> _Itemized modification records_
--- --- ---

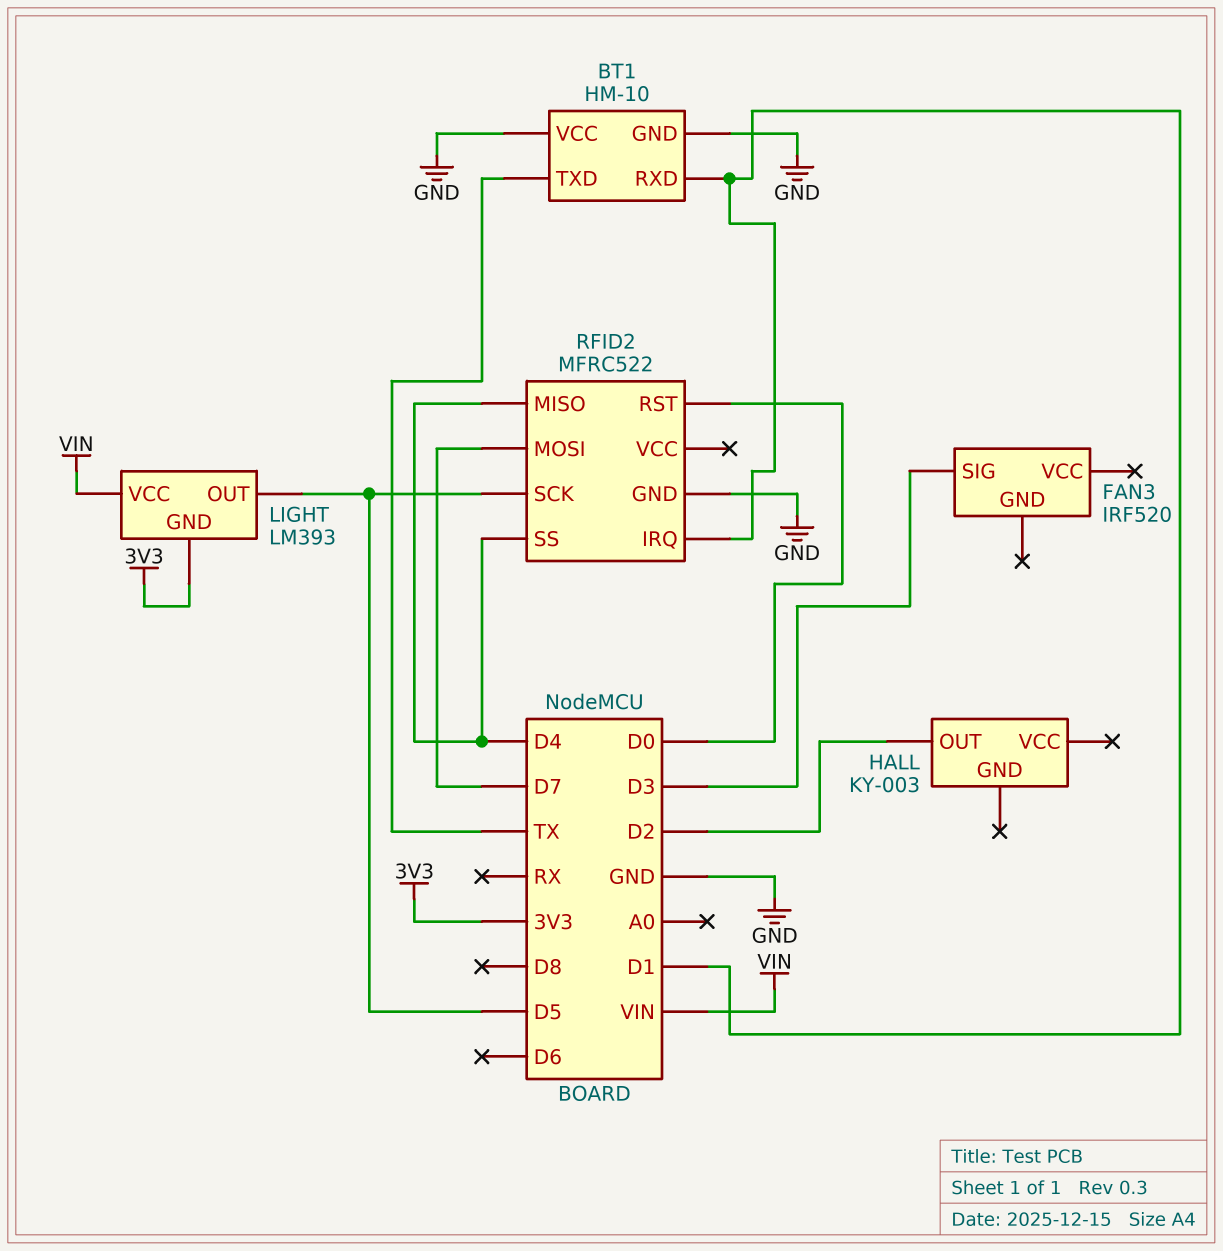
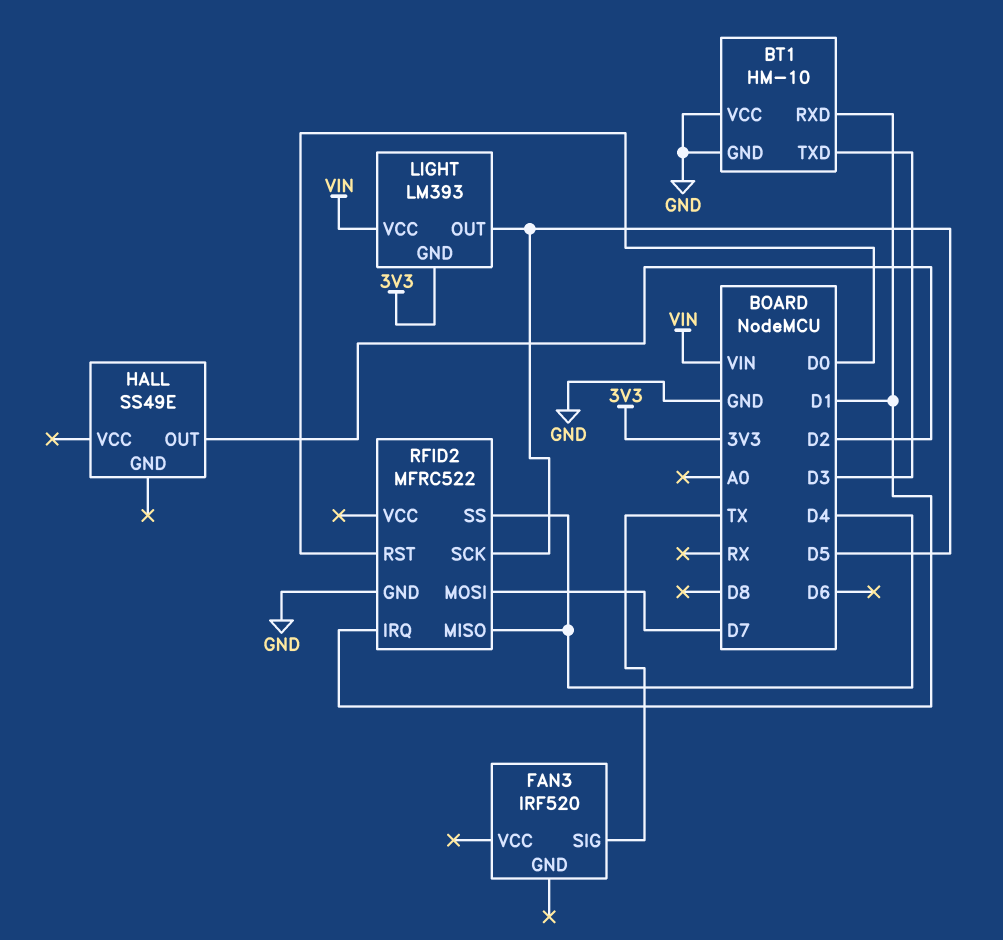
BT1 pin TXD: TX -> D3
FAN3 pin SIG: D3 -> TX
HALL: KY-003 -> SS49E

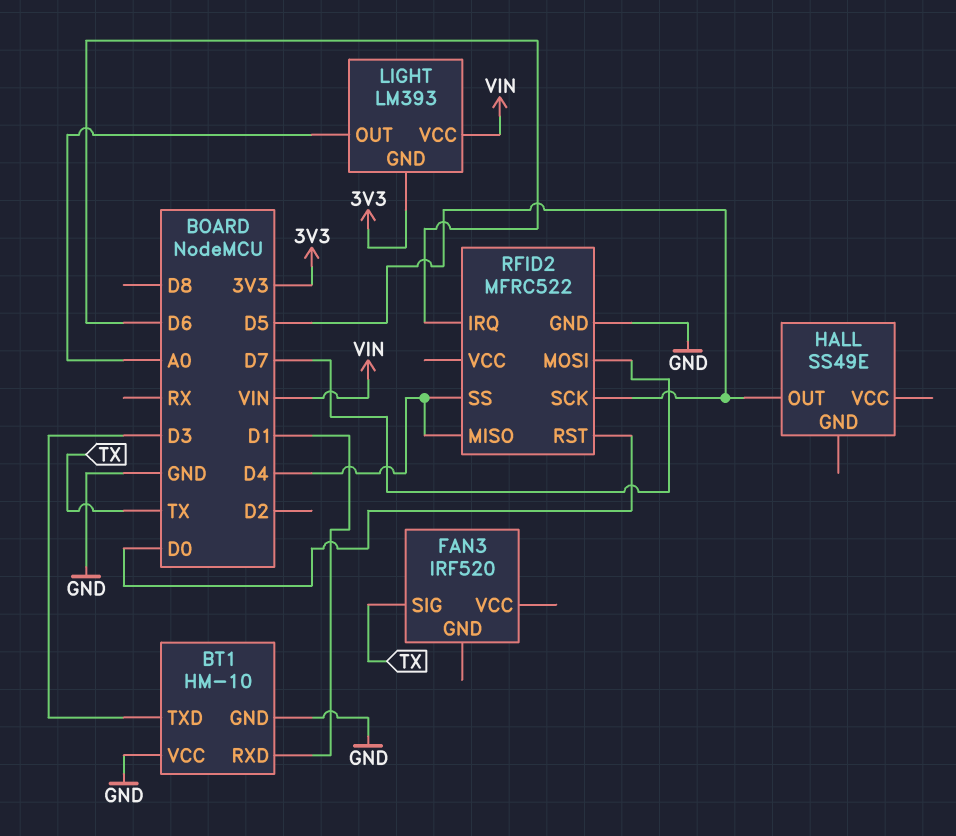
HALL pin OUT: D2 -> D5
LIGHT pin OUT: D5 -> A0
RFID2 pin IRQ: D1 -> D6

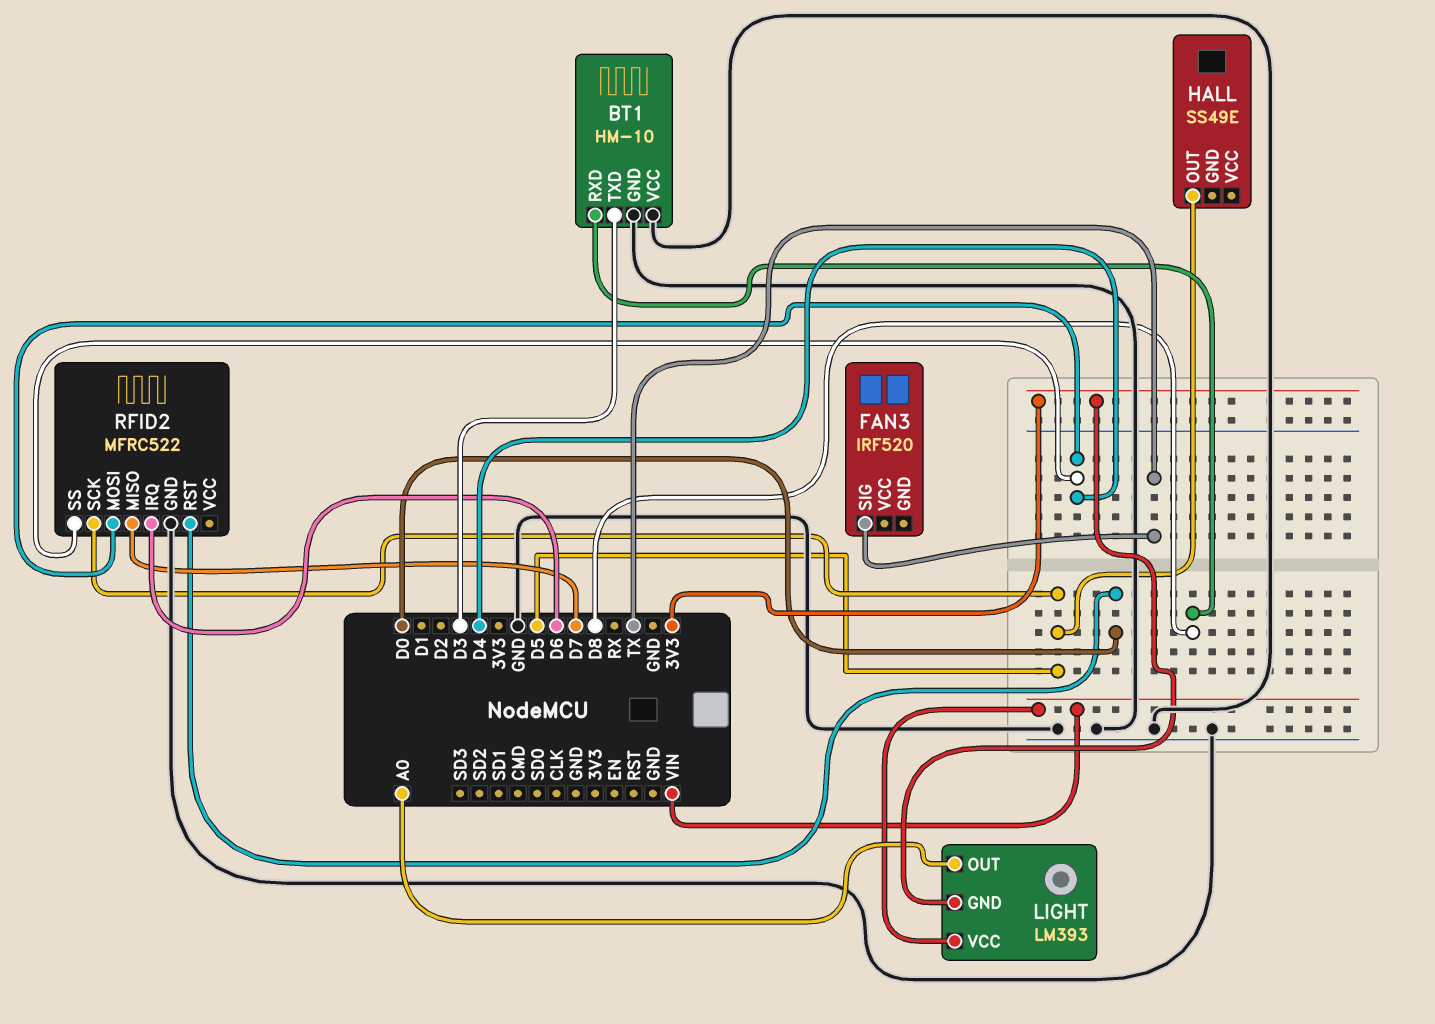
BT1 pin RXD: D1 -> D8
RFID2 pin MISO: D4 -> D7
RFID2 pin MOSI: D7 -> D4

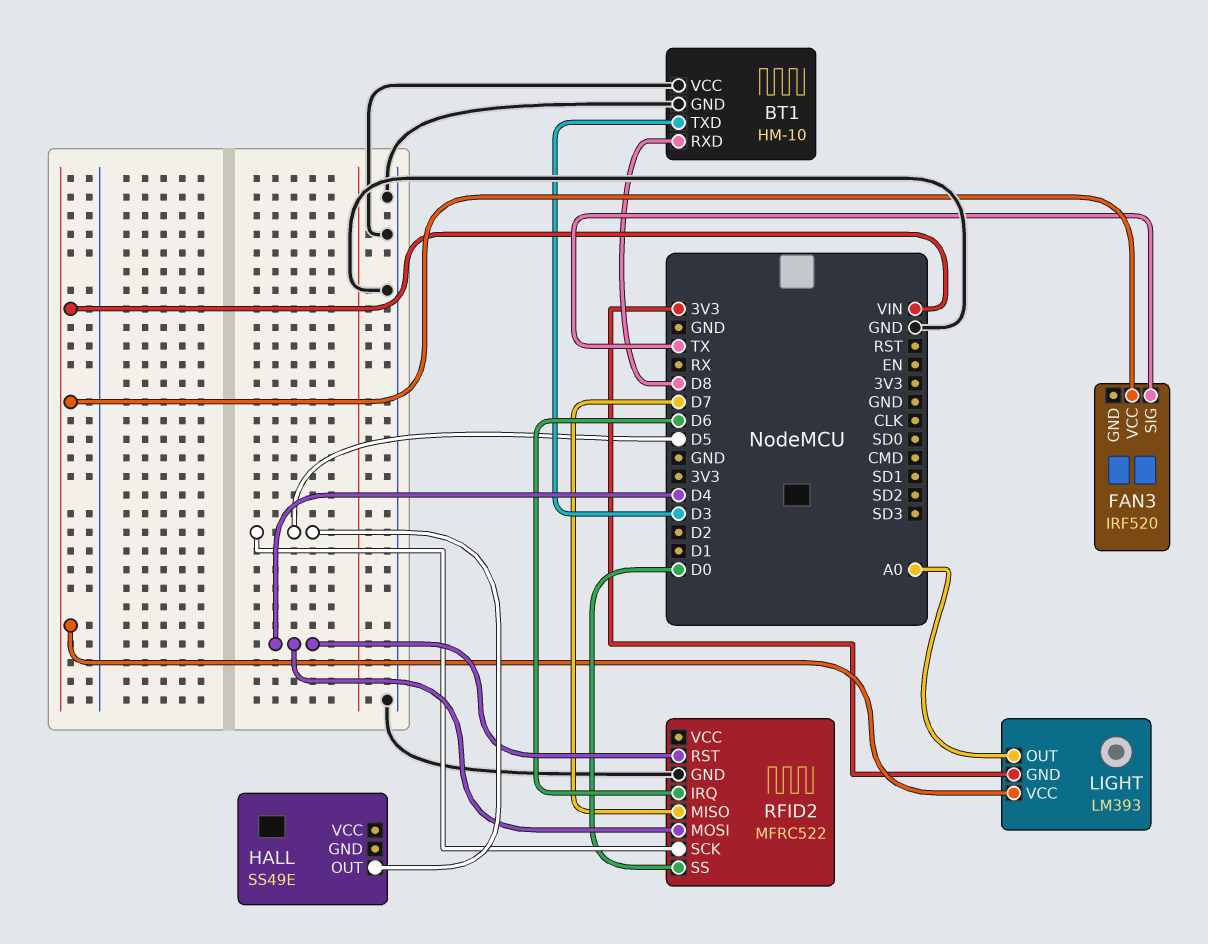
FAN3 pin VCC: none -> VIN
RFID2 pin RST: D0 -> D4
RFID2 pin SS: D4 -> D0

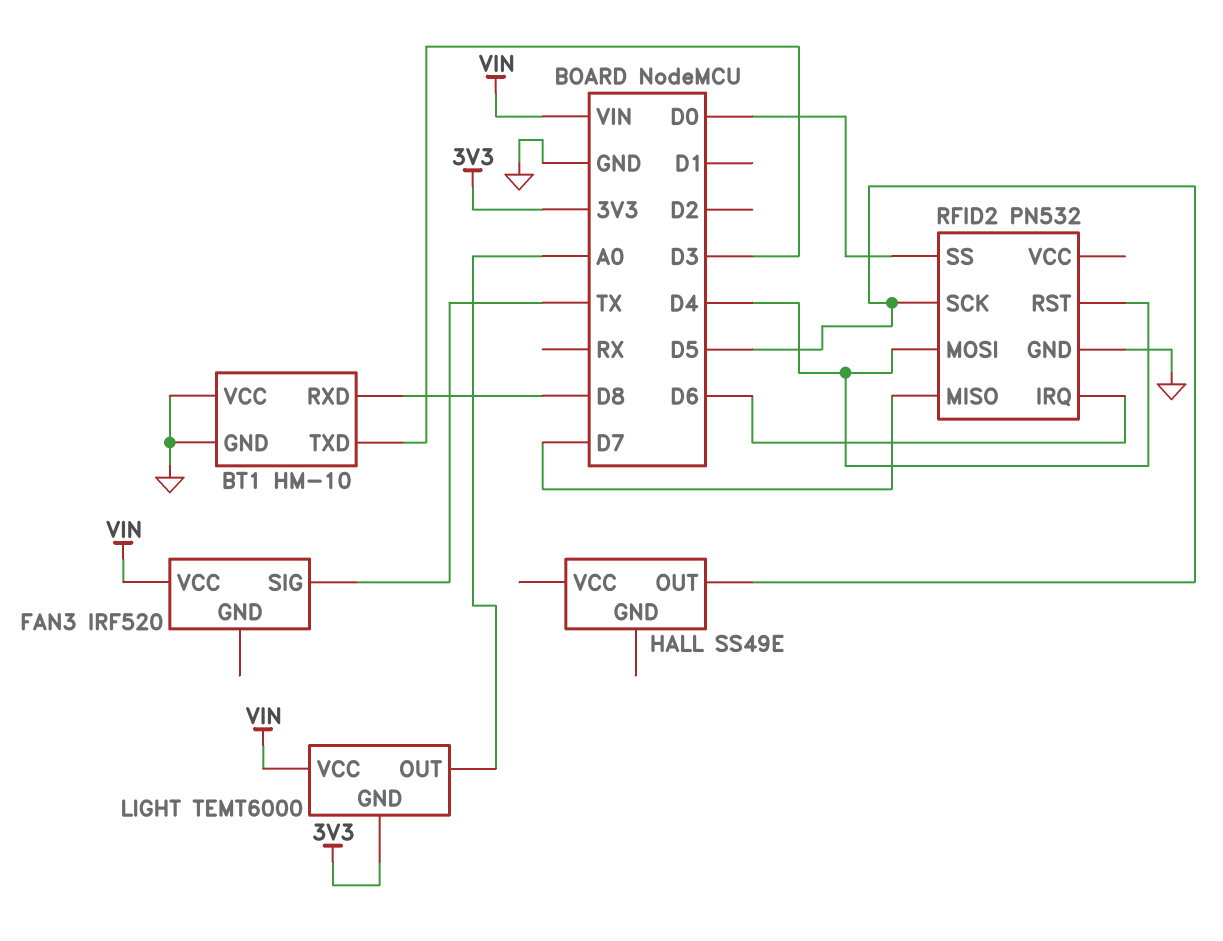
LIGHT: LM393 -> TEMT6000
RFID2: MFRC522 -> PN532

--- --- ---

> _EXERCISE AIM_
Return every line from the entries above that includes the word "LIGHT".

> _ANSWER TO THIS TASK_
LIGHT pin OUT: D5 -> A0
LIGHT: LM393 -> TEMT6000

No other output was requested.